**Prompt**
Reproduce each of the following records word for word, from the first line to the last.

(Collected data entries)
-----
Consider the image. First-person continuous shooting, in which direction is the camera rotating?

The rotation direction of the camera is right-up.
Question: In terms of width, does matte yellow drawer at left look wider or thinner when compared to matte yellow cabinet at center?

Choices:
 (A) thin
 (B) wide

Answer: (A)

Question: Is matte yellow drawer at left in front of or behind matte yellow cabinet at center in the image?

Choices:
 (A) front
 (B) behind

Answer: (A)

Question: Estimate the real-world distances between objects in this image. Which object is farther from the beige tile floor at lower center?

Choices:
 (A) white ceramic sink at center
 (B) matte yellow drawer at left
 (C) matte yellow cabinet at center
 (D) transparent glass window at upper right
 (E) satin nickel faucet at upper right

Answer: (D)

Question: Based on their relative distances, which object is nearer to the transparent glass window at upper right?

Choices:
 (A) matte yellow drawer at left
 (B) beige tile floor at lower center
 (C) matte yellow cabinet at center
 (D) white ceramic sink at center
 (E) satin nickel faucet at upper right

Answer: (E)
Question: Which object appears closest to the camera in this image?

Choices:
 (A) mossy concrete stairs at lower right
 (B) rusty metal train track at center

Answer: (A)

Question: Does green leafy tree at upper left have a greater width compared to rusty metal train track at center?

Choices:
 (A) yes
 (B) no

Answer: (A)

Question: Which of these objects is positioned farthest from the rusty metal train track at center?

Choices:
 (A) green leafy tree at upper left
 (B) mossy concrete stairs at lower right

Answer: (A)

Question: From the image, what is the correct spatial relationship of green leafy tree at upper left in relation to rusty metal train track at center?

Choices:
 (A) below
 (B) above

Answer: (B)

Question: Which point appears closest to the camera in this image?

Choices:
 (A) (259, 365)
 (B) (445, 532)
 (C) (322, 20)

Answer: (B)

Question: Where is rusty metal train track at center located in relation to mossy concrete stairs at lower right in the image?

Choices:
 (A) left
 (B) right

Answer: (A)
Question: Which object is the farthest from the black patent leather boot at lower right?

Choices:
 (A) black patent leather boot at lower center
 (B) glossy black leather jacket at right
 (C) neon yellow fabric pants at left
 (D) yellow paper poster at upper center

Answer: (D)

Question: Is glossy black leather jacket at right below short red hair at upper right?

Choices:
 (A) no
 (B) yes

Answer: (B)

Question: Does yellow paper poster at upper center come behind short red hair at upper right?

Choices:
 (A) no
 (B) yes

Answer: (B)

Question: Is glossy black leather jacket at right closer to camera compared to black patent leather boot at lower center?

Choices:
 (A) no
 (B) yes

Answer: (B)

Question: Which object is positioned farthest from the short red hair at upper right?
-----
**Solution to the exercise**
Consider the image. First-person continuous shooting, in which direction is the camera rotating?

The rotation direction of the camera is right-up.
Question: In terms of width, does matte yellow drawer at left look wider or thinner when compared to matte yellow cabinet at center?

Choices:
 (A) thin
 (B) wide

Answer: (A)

Question: Is matte yellow drawer at left in front of or behind matte yellow cabinet at center in the image?

Choices:
 (A) front
 (B) behind

Answer: (A)

Question: Estimate the real-world distances between objects in this image. Which object is farther from the beige tile floor at lower center?

Choices:
 (A) white ceramic sink at center
 (B) matte yellow drawer at left
 (C) matte yellow cabinet at center
 (D) transparent glass window at upper right
 (E) satin nickel faucet at upper right

Answer: (D)

Question: Based on their relative distances, which object is nearer to the transparent glass window at upper right?

Choices:
 (A) matte yellow drawer at left
 (B) beige tile floor at lower center
 (C) matte yellow cabinet at center
 (D) white ceramic sink at center
 (E) satin nickel faucet at upper right

Answer: (E)
Question: Which object appears closest to the camera in this image?

Choices:
 (A) mossy concrete stairs at lower right
 (B) rusty metal train track at center

Answer: (A)

Question: Does green leafy tree at upper left have a greater width compared to rusty metal train track at center?

Choices:
 (A) yes
 (B) no

Answer: (A)

Question: Which of these objects is positioned farthest from the rusty metal train track at center?

Choices:
 (A) green leafy tree at upper left
 (B) mossy concrete stairs at lower right

Answer: (A)

Question: From the image, what is the correct spatial relationship of green leafy tree at upper left in relation to rusty metal train track at center?

Choices:
 (A) below
 (B) above

Answer: (B)

Question: Which point appears closest to the camera in this image?

Choices:
 (A) (259, 365)
 (B) (445, 532)
 (C) (322, 20)

Answer: (B)

Question: Where is rusty metal train track at center located in relation to mossy concrete stairs at lower right in the image?

Choices:
 (A) left
 (B) right

Answer: (A)
Question: Which object is the farthest from the black patent leather boot at lower right?

Choices:
 (A) black patent leather boot at lower center
 (B) glossy black leather jacket at right
 (C) neon yellow fabric pants at left
 (D) yellow paper poster at upper center

Answer: (D)

Question: Is glossy black leather jacket at right below short red hair at upper right?

Choices:
 (A) no
 (B) yes

Answer: (B)

Question: Does yellow paper poster at upper center come behind short red hair at upper right?

Choices:
 (A) no
 (B) yes

Answer: (B)

Question: Is glossy black leather jacket at right closer to camera compared to black patent leather boot at lower center?

Choices:
 (A) no
 (B) yes

Answer: (B)

Question: Which object is positioned farthest from the short red hair at upper right?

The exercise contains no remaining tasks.